YOUR ASSIGNMENT:
Only the text belongs in the copy. Transcribe the data exactly and drop any pictures.

Stored records
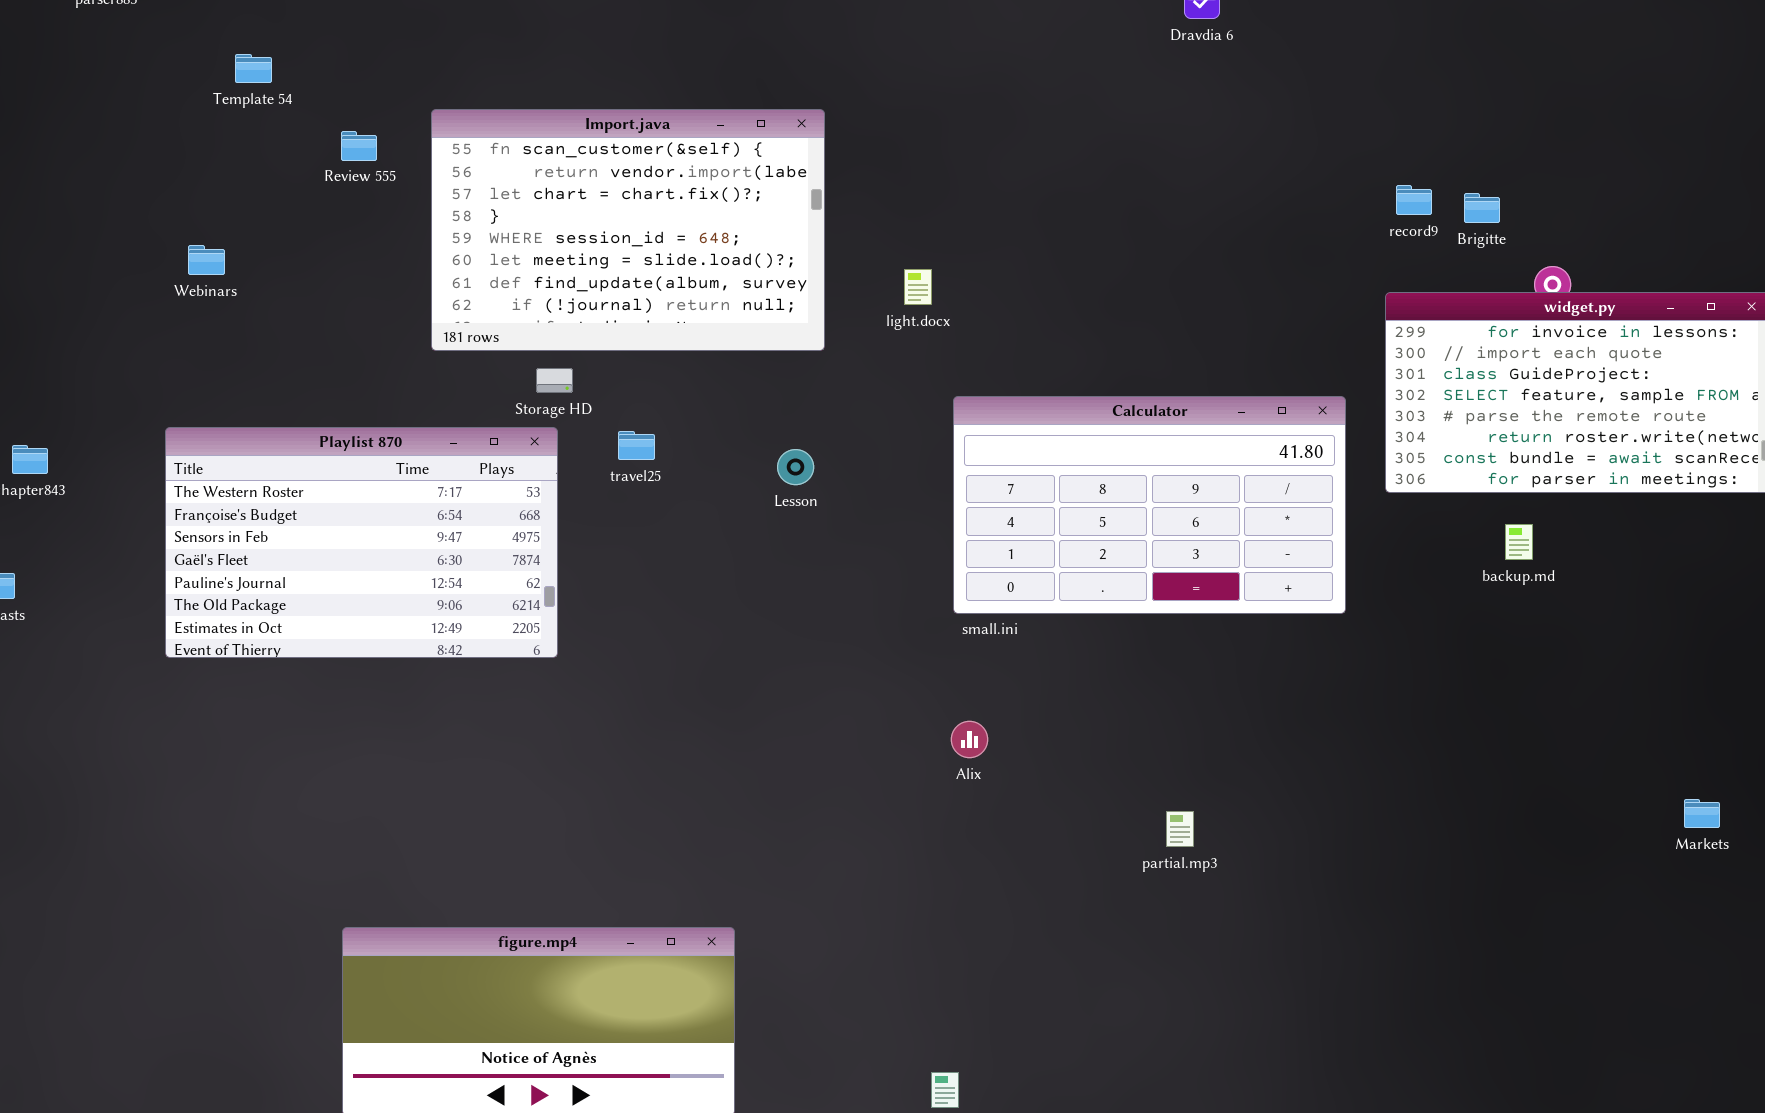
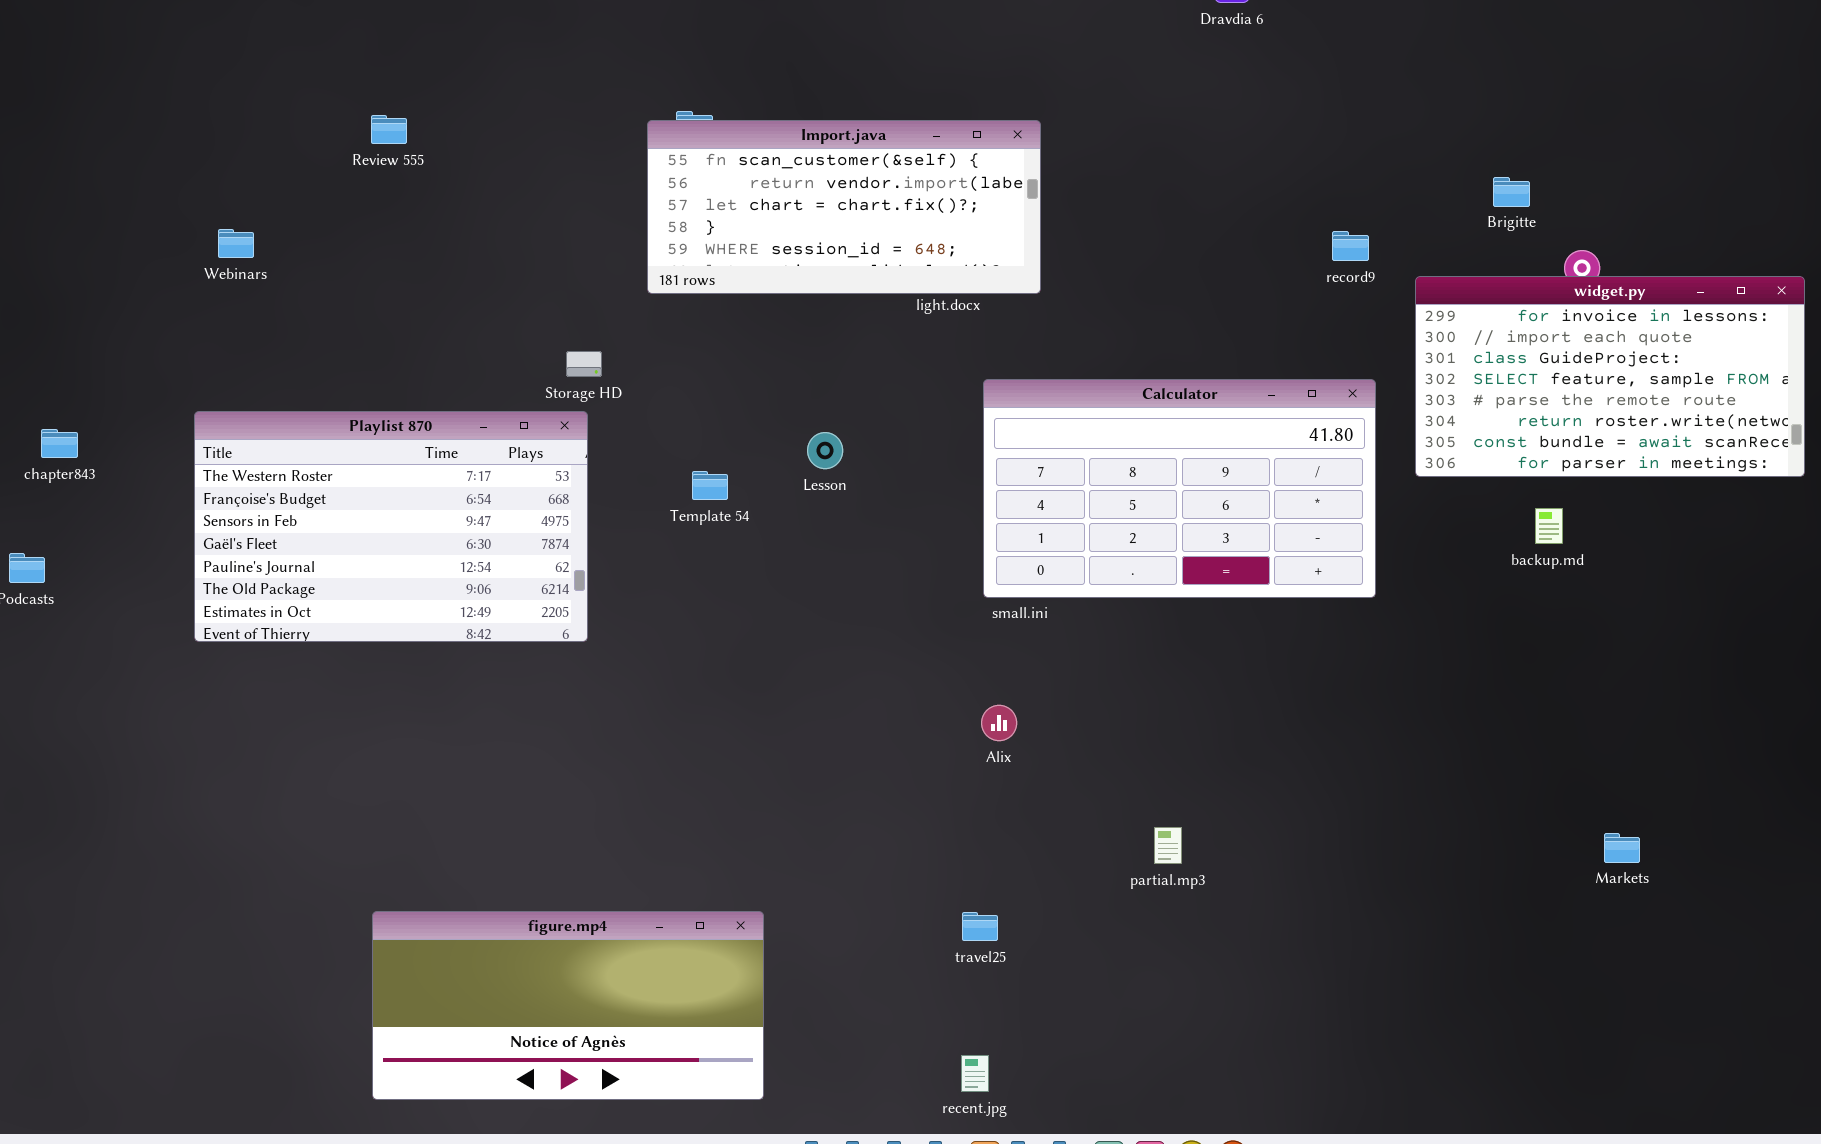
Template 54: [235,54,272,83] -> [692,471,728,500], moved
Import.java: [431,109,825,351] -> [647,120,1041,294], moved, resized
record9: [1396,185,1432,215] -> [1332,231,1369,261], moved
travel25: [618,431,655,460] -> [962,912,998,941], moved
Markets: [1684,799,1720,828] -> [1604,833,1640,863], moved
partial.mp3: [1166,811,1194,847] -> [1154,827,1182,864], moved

REPLY:
Template 54: [235,54,272,83] -> [692,471,728,500], moved
Import.java: [431,109,825,351] -> [647,120,1041,294], moved, resized
record9: [1396,185,1432,215] -> [1332,231,1369,261], moved
travel25: [618,431,655,460] -> [962,912,998,941], moved
Markets: [1684,799,1720,828] -> [1604,833,1640,863], moved
partial.mp3: [1166,811,1194,847] -> [1154,827,1182,864], moved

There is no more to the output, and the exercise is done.